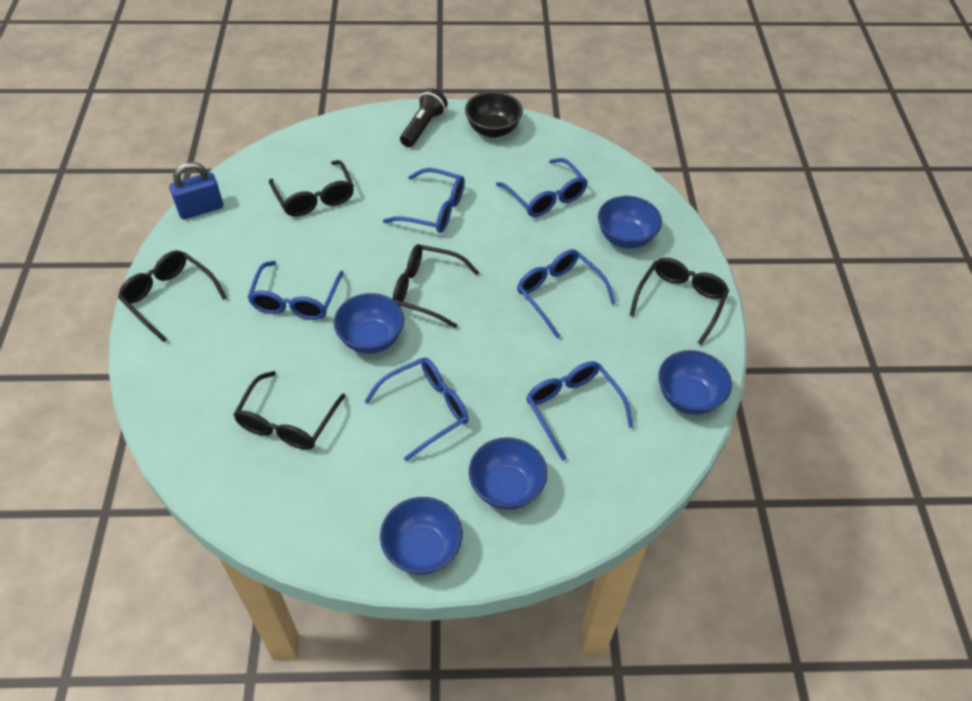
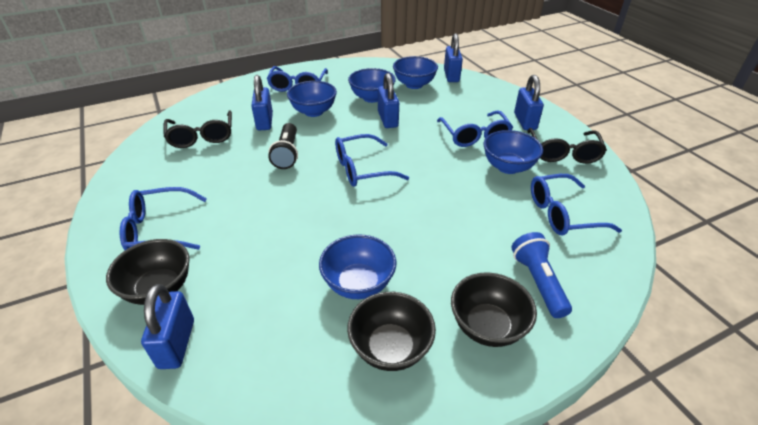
black bowl: 1 -> 3
black glasses: 5 -> 2
blue flashlight: 0 -> 1
blue glasses: 6 -> 5
blue padlock: 1 -> 5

■ ■ ■ ■

EXERCISE AIM: For each line of the data that has the word "blue", report that line.

FINAL ANSWER:
blue flashlight: 0 -> 1
blue glasses: 6 -> 5
blue padlock: 1 -> 5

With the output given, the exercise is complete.